++++ Listed entries ++++

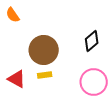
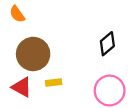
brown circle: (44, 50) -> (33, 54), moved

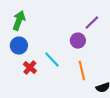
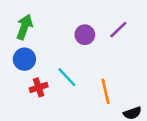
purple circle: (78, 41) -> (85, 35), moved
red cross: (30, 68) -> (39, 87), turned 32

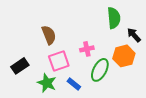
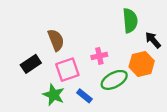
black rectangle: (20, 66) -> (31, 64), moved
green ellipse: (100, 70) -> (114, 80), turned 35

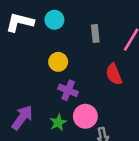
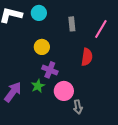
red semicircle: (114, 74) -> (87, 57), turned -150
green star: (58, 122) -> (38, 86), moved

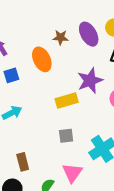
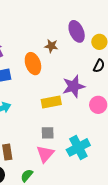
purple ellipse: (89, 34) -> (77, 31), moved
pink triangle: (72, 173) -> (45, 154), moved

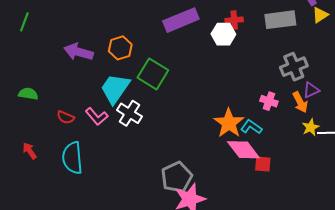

++++

Exercise aim: Return each record exactly as given, excluding any image.

Answer to this task:
brown circle: (44, 50) -> (33, 54), moved

purple circle: (78, 41) -> (85, 35), moved
red cross: (30, 68) -> (39, 87), turned 32

black rectangle: (20, 66) -> (31, 64), moved
green ellipse: (100, 70) -> (114, 80), turned 35

red semicircle: (114, 74) -> (87, 57), turned -150
green star: (58, 122) -> (38, 86), moved

purple ellipse: (89, 34) -> (77, 31), moved
pink triangle: (72, 173) -> (45, 154), moved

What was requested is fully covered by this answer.